TASK GOAL – Tally the lines below that include "none" and give only the total.

(Spatial object tracking data)

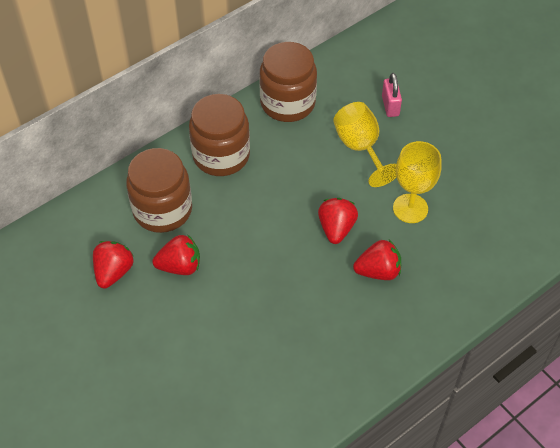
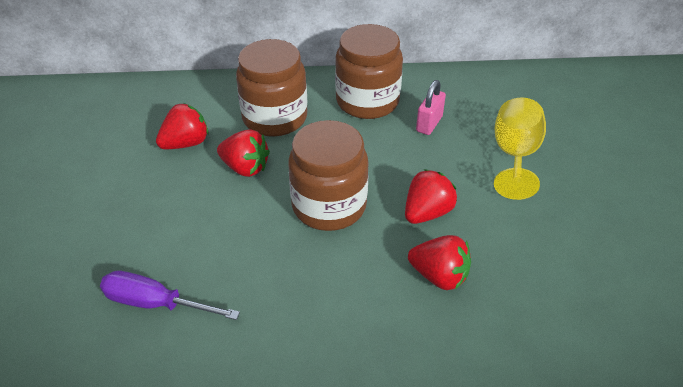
camera: 35 degrees right, 10 degrees down
(214, 403) = (155, 303): none -> purple screwdriver
(287, 103) = (469, 89): brown jar -> brown jar (329, 205)
(390, 106) = (578, 135): pink padlock -> pink padlock (429, 124)
(410, 208) = (527, 235): yellow goblet -> none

SOLUTION BELOW – 2